**About this task**.
In the listing below, find the line with "camera: 85 degrees right, 15 degrees up" and the line with "(919, 170) = (762, 426): red". Repeat those two lines and all lines between them exactly.

**Recorded data**.
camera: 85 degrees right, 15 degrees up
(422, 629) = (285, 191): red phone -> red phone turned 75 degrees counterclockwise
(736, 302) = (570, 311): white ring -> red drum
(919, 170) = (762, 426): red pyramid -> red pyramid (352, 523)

---

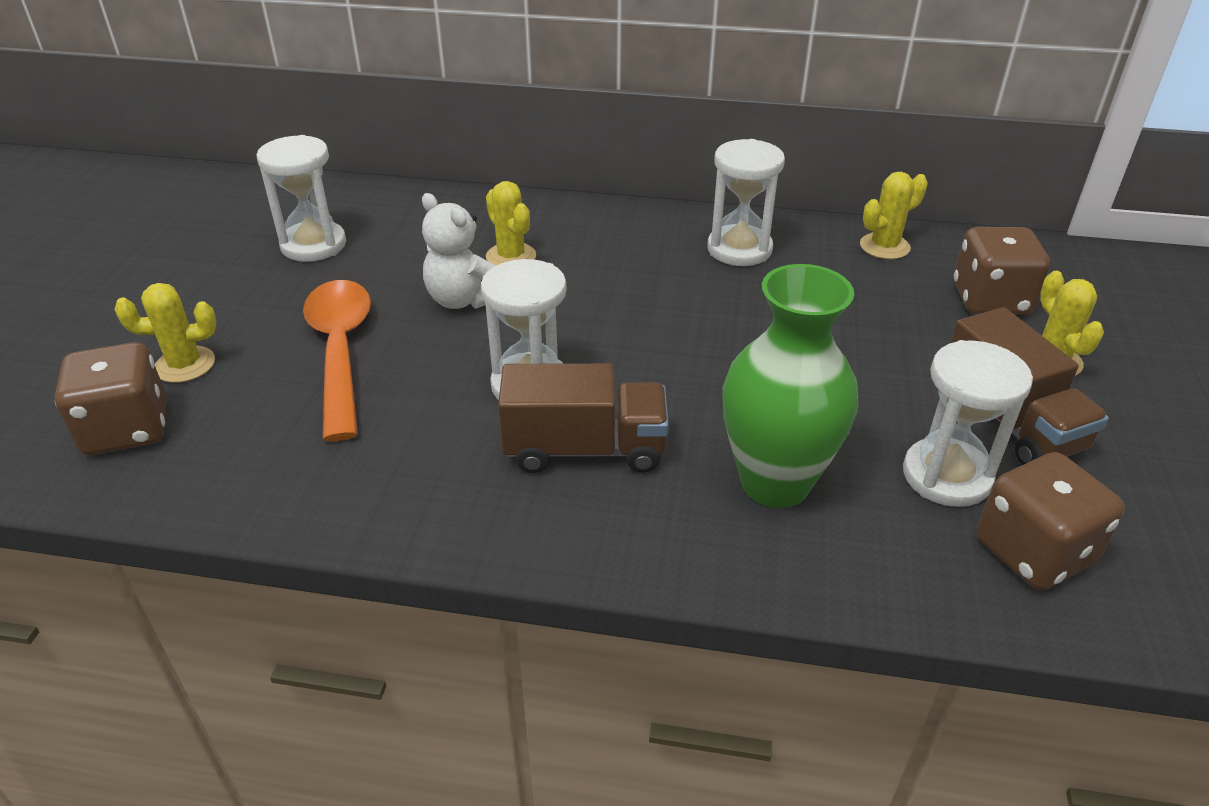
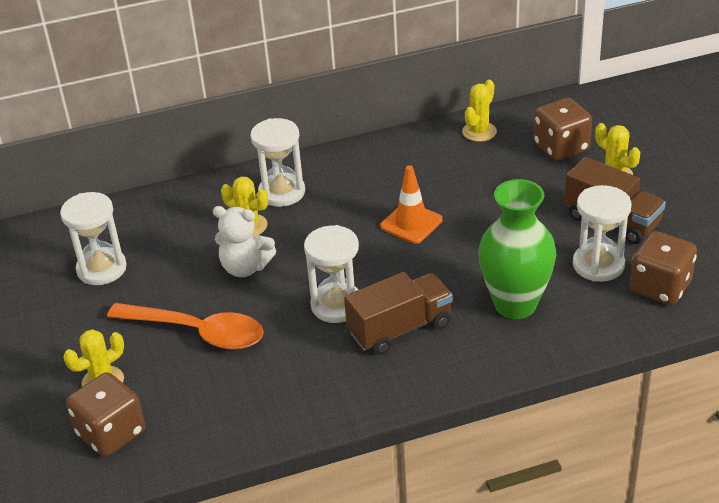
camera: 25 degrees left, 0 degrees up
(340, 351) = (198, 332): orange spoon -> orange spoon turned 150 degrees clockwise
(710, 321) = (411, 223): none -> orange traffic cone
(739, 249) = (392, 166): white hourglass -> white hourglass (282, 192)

**Finished task**.
camera: 85 degrees right, 15 degrees up
(422, 629) = (285, 191): red phone -> red phone turned 75 degrees counterclockwise
(736, 302) = (570, 311): white ring -> red drum
(919, 170) = (762, 426): red pyramid -> red pyramid (352, 523)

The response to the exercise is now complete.